> [ACTION ITEM] Go through the data below. Pull out every line that has the word "rolling".

> [THE INPUT]
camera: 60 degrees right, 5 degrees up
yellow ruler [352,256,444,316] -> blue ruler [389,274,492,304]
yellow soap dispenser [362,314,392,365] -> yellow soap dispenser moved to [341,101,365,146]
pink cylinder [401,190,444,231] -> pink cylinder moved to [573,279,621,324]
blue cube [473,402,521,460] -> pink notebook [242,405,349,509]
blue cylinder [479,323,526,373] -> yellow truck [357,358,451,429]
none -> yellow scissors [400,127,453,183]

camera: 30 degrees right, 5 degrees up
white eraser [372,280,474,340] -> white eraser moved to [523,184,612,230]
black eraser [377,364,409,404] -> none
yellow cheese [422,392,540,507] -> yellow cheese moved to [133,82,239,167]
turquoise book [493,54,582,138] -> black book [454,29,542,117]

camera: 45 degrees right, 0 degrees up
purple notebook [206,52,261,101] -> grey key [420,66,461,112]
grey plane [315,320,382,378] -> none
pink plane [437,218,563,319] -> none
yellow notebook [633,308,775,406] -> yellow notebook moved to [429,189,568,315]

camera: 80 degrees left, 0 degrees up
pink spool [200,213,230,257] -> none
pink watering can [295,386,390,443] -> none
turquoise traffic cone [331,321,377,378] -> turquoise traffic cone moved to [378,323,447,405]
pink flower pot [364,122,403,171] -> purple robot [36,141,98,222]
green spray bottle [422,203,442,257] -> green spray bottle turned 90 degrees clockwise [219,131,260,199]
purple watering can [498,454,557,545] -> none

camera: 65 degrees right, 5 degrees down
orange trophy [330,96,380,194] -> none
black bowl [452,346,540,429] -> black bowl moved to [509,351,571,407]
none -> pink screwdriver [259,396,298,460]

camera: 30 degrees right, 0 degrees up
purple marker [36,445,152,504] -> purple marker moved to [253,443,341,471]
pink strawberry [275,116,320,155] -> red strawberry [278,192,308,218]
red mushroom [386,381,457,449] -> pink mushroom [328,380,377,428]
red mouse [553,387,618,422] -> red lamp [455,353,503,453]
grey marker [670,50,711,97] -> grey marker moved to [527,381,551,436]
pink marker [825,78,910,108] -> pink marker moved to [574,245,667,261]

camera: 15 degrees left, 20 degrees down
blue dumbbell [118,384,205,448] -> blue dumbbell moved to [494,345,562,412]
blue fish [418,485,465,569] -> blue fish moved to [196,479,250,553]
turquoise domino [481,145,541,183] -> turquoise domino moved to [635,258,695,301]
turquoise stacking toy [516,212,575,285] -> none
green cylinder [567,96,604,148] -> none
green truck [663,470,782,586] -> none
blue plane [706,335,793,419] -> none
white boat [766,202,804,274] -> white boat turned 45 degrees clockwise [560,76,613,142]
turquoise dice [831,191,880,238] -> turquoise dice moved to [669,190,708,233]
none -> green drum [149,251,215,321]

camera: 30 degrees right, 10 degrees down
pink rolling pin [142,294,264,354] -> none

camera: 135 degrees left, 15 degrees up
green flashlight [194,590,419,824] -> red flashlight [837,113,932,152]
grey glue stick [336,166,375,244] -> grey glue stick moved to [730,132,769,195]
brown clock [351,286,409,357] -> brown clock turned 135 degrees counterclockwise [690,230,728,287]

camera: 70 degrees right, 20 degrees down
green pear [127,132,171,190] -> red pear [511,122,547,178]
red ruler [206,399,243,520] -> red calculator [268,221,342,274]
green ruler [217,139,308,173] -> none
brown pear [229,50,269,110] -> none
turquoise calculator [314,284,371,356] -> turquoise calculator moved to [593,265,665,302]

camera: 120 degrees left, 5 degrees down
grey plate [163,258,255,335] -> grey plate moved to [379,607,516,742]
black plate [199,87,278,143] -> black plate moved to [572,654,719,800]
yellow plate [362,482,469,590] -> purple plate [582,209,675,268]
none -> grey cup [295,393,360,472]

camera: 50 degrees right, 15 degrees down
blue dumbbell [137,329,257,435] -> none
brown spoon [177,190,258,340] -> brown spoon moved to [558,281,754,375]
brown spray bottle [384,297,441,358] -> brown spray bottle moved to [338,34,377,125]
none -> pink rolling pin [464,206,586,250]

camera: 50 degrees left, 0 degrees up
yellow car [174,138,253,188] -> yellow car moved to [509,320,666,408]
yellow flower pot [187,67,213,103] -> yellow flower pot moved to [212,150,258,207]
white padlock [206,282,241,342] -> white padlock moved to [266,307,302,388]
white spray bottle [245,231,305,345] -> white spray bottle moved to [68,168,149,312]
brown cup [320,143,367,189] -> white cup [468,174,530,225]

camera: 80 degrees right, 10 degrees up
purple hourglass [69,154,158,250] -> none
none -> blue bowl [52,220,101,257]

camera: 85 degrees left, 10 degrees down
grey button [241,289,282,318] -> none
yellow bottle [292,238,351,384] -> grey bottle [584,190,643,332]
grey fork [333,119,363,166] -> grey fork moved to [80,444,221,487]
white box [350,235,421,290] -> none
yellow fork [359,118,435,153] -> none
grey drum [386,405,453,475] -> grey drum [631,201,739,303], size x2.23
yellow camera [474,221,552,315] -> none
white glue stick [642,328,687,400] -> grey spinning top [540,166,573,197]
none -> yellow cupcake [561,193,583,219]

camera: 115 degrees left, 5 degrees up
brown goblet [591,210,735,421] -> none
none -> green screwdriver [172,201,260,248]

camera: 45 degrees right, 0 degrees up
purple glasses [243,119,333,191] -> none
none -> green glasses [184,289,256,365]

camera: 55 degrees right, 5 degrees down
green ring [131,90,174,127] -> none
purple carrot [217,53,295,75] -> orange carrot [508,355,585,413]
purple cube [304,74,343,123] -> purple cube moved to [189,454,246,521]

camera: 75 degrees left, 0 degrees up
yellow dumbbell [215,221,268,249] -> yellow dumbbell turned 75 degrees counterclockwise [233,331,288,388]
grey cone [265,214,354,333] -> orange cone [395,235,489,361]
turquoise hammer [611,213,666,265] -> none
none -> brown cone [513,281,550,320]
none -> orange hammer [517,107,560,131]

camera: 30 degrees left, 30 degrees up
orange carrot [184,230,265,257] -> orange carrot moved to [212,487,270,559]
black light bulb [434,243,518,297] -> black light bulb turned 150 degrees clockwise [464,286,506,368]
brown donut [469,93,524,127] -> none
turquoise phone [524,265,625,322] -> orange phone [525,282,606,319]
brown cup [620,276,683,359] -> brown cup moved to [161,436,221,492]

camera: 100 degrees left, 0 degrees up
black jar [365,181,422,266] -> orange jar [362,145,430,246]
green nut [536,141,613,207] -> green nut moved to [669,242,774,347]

> [ANSWER TO THE PROBLEM]
pink rolling pin [142,294,264,354] -> none
none -> pink rolling pin [464,206,586,250]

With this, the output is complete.